• [Object correspondence data]
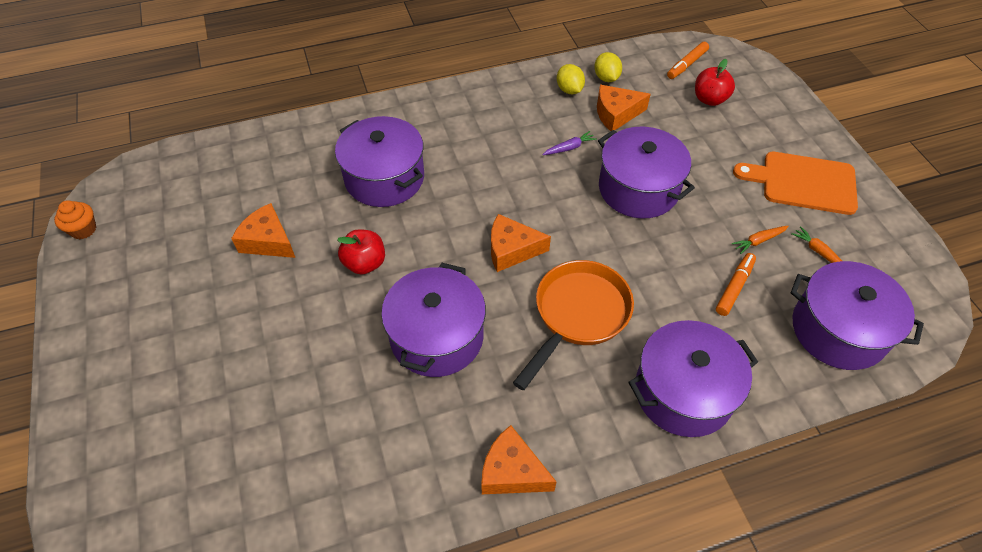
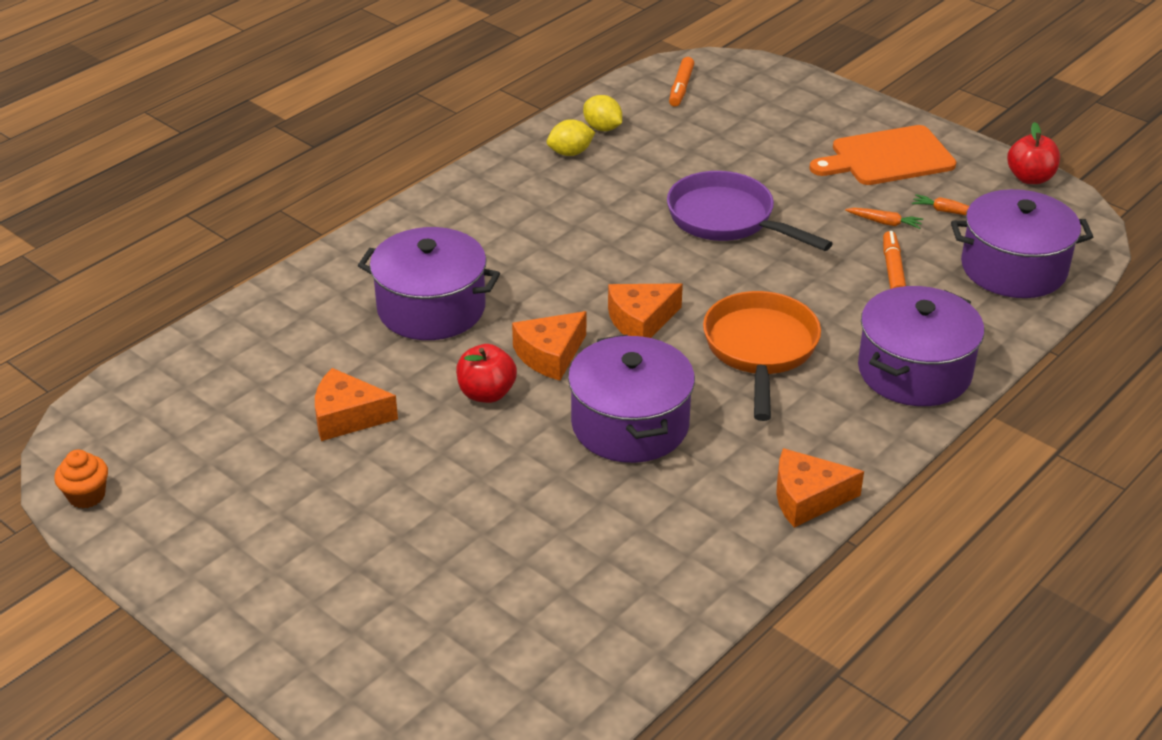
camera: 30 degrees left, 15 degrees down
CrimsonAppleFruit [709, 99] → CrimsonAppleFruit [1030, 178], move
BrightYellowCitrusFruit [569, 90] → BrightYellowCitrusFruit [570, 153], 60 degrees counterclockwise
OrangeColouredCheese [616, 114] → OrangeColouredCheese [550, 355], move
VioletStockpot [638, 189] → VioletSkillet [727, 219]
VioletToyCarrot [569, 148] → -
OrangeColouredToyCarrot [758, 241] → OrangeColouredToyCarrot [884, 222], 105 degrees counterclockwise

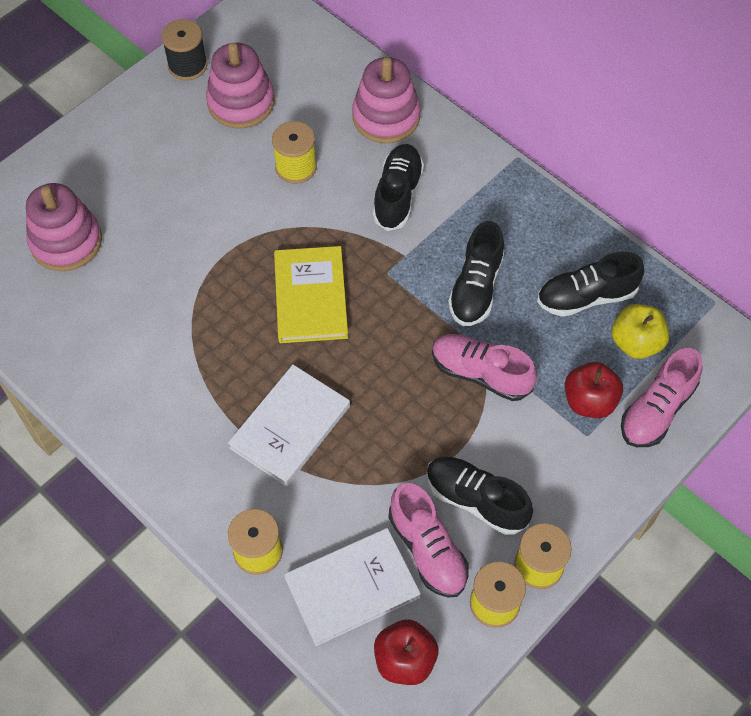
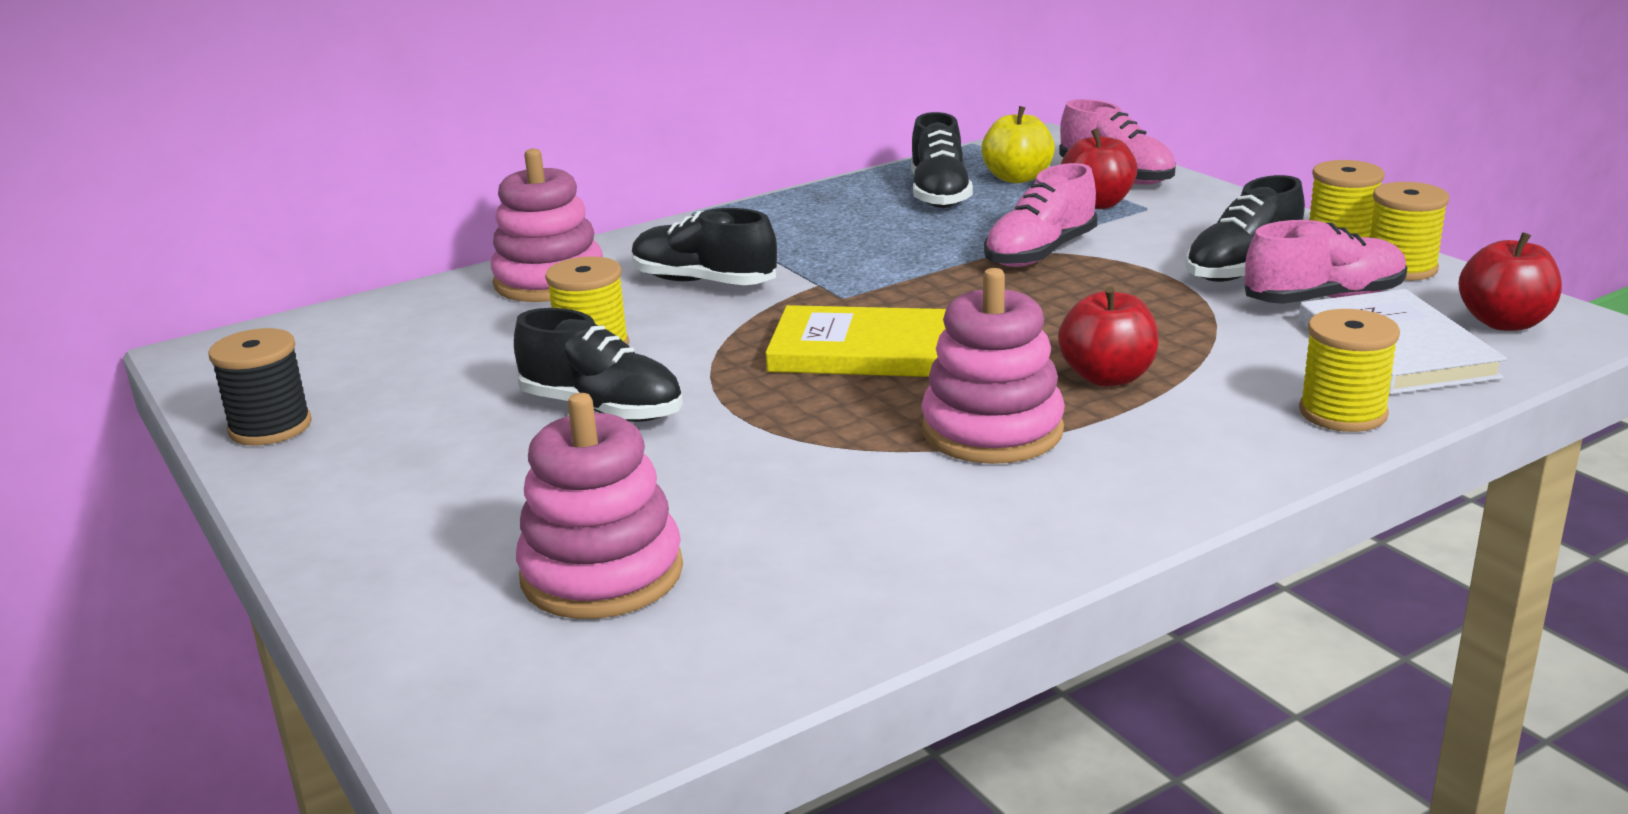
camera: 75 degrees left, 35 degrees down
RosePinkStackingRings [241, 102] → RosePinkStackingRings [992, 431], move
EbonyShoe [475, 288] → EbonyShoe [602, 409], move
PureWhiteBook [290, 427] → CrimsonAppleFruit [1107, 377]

• [YOUR GOAL]
What is needed is every record above, returned exactly, with the pictures omitted.

• [RESPONSE AREA]
camera: 30 degrees left, 15 degrees down
CrimsonAppleFruit [709, 99] → CrimsonAppleFruit [1030, 178], move
BrightYellowCitrusFruit [569, 90] → BrightYellowCitrusFruit [570, 153], 60 degrees counterclockwise
OrangeColouredCheese [616, 114] → OrangeColouredCheese [550, 355], move
VioletStockpot [638, 189] → VioletSkillet [727, 219]
VioletToyCarrot [569, 148] → -
OrangeColouredToyCarrot [758, 241] → OrangeColouredToyCarrot [884, 222], 105 degrees counterclockwise

camera: 75 degrees left, 35 degrees down
RosePinkStackingRings [241, 102] → RosePinkStackingRings [992, 431], move
EbonyShoe [475, 288] → EbonyShoe [602, 409], move
PureWhiteBook [290, 427] → CrimsonAppleFruit [1107, 377]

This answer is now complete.